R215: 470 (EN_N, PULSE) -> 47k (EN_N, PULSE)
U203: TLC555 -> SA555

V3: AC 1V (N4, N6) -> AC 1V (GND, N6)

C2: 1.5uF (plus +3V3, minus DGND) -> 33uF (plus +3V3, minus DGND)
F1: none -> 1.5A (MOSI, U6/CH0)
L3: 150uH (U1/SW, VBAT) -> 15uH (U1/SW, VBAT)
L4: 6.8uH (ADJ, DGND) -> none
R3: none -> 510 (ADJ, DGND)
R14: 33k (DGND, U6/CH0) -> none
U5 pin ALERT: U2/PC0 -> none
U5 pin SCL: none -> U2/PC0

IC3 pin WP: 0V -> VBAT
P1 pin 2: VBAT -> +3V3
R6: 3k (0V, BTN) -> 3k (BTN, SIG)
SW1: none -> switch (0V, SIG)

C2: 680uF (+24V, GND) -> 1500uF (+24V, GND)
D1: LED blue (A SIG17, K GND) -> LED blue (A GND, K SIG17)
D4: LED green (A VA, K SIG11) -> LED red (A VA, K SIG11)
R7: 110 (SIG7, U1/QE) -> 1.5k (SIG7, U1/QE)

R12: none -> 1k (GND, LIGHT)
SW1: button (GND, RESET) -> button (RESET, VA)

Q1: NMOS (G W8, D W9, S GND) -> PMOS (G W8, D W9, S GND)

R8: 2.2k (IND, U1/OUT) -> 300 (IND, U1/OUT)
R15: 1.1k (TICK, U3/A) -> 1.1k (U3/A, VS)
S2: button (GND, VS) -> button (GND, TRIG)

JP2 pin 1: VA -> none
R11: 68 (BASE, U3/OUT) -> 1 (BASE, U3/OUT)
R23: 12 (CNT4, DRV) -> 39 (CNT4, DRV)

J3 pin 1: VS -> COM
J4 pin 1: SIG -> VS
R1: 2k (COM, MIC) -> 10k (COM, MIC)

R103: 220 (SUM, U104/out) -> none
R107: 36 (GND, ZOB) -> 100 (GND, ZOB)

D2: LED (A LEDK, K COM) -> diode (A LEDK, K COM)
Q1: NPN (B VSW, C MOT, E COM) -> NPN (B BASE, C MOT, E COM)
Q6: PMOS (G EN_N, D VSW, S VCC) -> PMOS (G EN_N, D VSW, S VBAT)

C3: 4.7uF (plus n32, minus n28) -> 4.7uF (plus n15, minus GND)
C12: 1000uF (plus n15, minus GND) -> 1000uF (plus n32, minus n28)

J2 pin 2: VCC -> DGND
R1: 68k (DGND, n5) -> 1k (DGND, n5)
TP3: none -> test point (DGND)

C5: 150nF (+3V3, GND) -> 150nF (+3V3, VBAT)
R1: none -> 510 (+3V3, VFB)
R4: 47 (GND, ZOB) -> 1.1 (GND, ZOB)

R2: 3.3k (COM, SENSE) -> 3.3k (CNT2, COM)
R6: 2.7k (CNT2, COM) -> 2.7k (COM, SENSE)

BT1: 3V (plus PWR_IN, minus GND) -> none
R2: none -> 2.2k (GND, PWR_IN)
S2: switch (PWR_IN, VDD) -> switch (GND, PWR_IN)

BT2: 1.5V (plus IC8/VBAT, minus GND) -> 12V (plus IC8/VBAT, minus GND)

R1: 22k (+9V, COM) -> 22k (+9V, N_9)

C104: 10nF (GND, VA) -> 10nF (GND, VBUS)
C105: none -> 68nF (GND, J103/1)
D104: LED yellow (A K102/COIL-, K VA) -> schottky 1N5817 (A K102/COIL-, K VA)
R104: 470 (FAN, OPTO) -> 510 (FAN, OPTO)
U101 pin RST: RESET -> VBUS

§ **What is needed**
Using the material above, find each line that holds "SENSE" and copy that line.

§ **Written answer**
R2: 3.3k (COM, SENSE) -> 3.3k (CNT2, COM)
R6: 2.7k (CNT2, COM) -> 2.7k (COM, SENSE)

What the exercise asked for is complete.